### DIRECTIONS
Would you please restate all of the entries exactly, apart from the pictures?
--- SOURCE INFORMATION ---
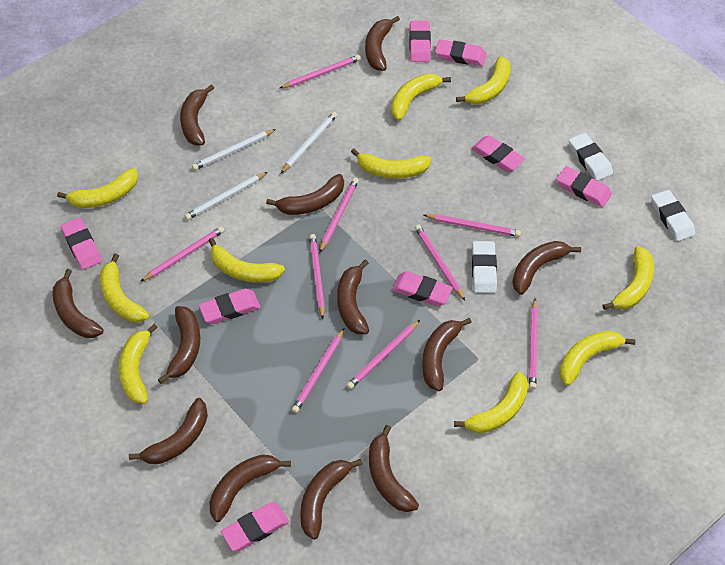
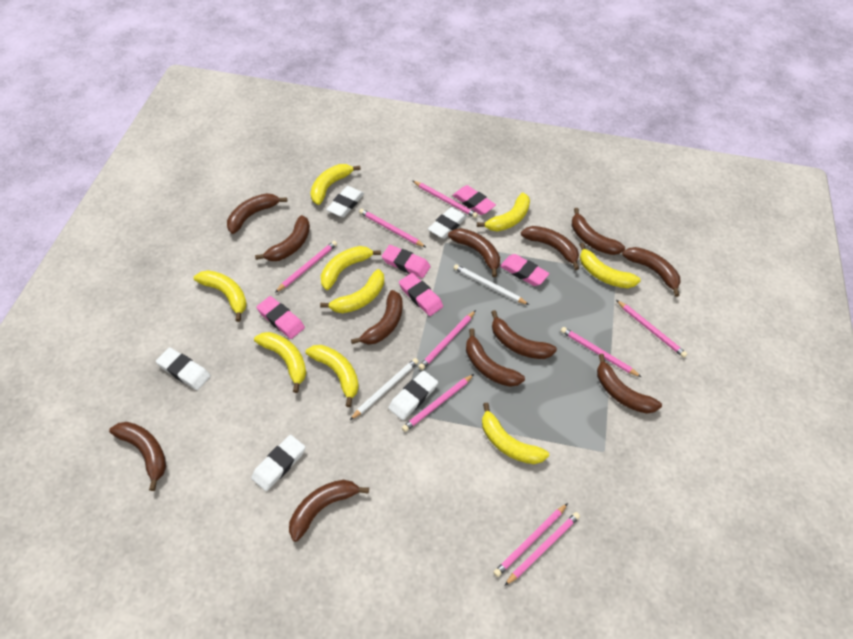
pink eraser: 8 -> 5
white eraser: 3 -> 5
white pencil: 3 -> 2
yellow banana: 10 -> 9

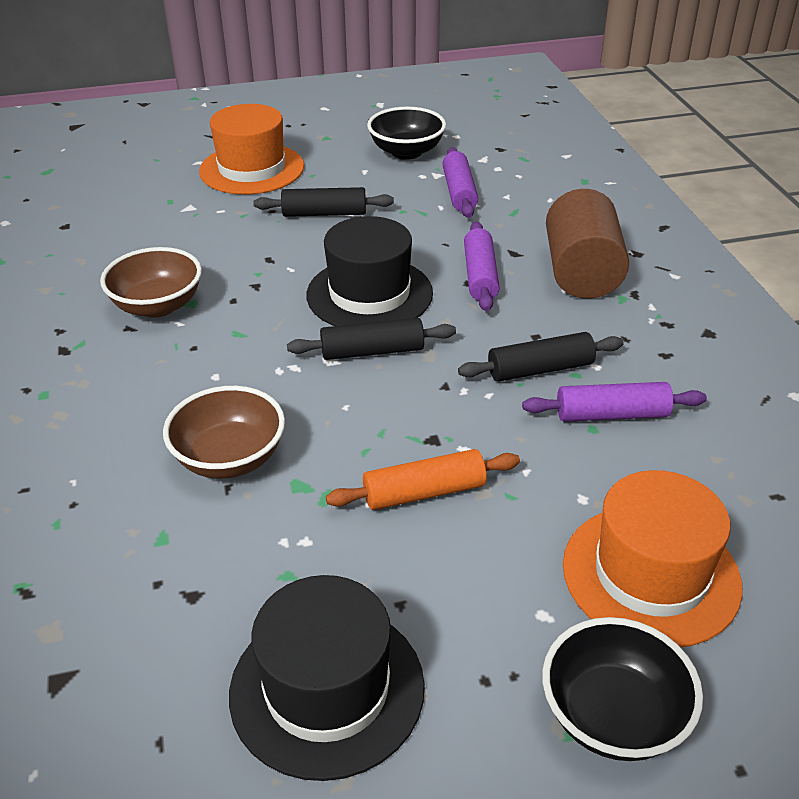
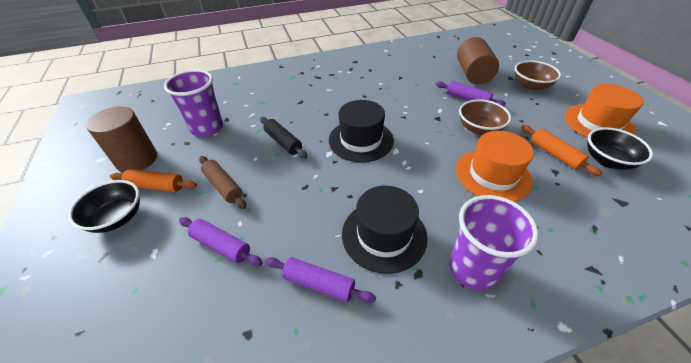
black rolling pin: 3 -> 1
brown cylinder: 1 -> 2
brown rolling pin: 0 -> 1
orange rolling pin: 1 -> 2
purple cup: 0 -> 2

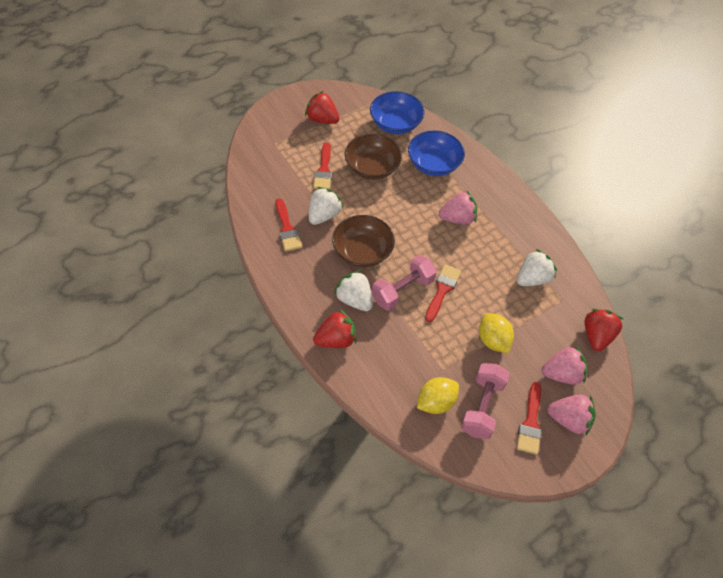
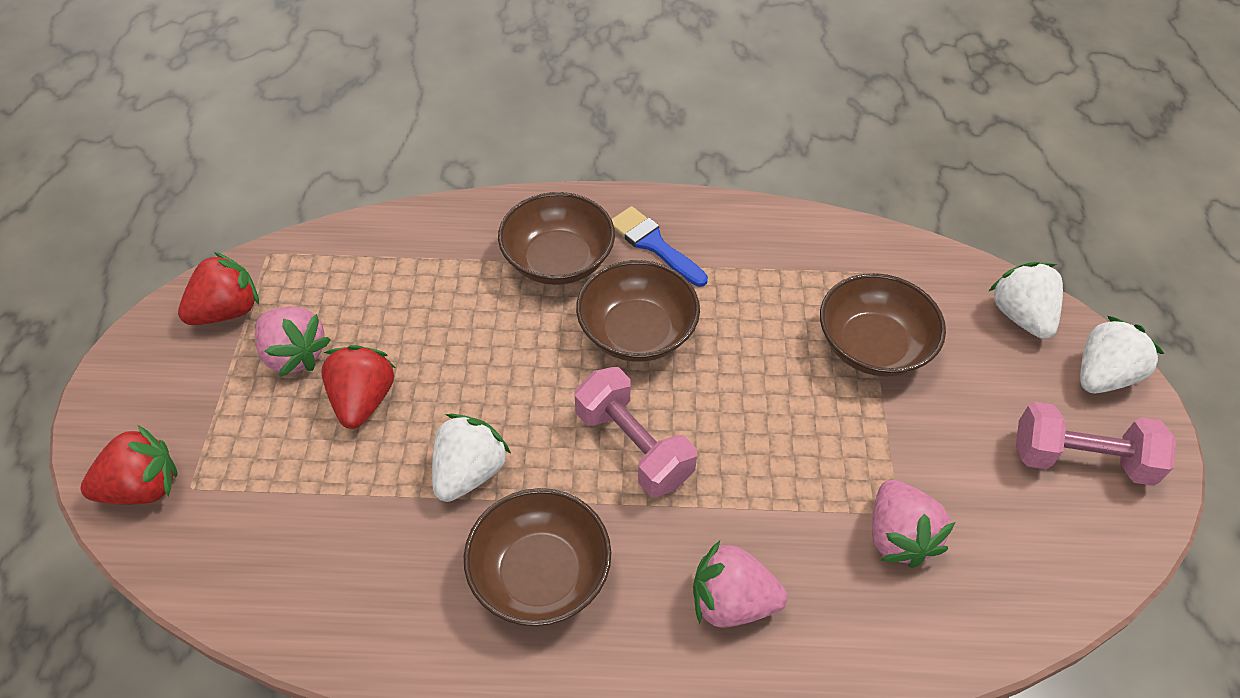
blue bowl: 2 -> 0
blue brush: 0 -> 1
brown bowl: 2 -> 4
red brush: 4 -> 0
yellow lemon: 2 -> 0

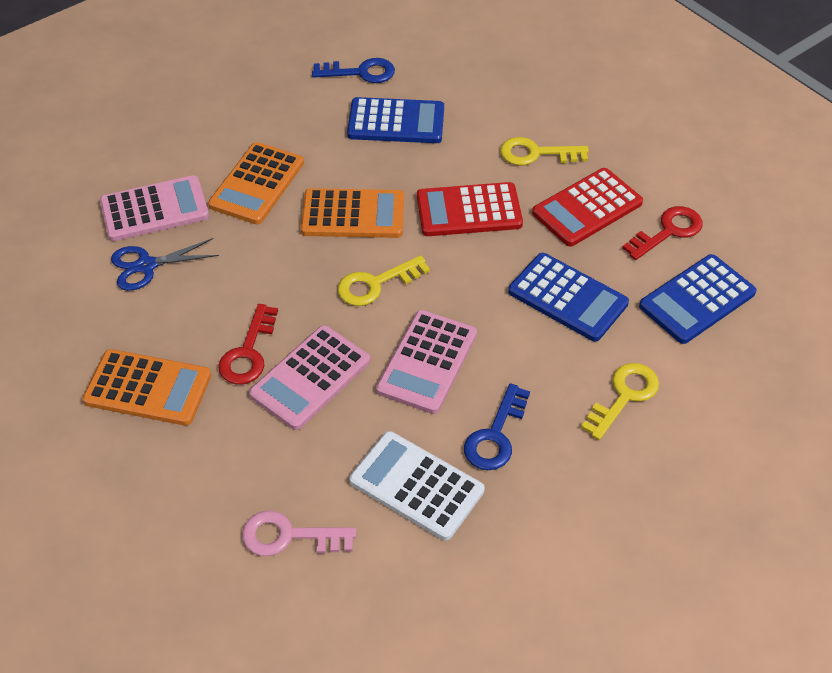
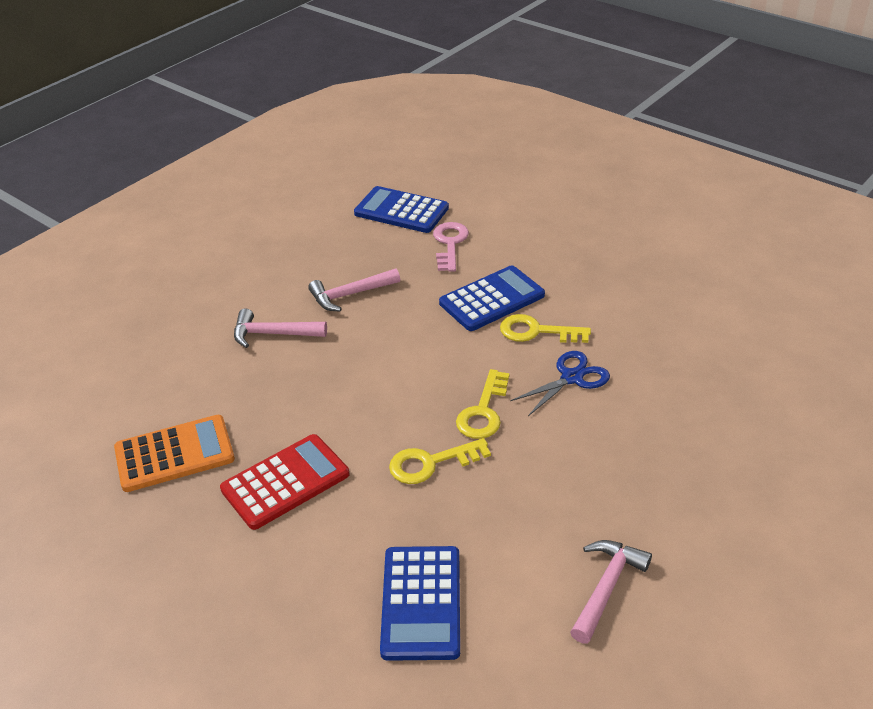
blue key: 2 -> 0
orange calculator: 3 -> 1
pink calculator: 3 -> 0
pink hammer: 0 -> 3
red calculator: 2 -> 1
red key: 2 -> 0
white calculator: 1 -> 0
---
### RESULT FOR THIS EXERCISE
pink eraser: 8 -> 5
white eraser: 3 -> 5
white pencil: 3 -> 2
yellow banana: 10 -> 9

black rolling pin: 3 -> 1
brown cylinder: 1 -> 2
brown rolling pin: 0 -> 1
orange rolling pin: 1 -> 2
purple cup: 0 -> 2

blue bowl: 2 -> 0
blue brush: 0 -> 1
brown bowl: 2 -> 4
red brush: 4 -> 0
yellow lemon: 2 -> 0

blue key: 2 -> 0
orange calculator: 3 -> 1
pink calculator: 3 -> 0
pink hammer: 0 -> 3
red calculator: 2 -> 1
red key: 2 -> 0
white calculator: 1 -> 0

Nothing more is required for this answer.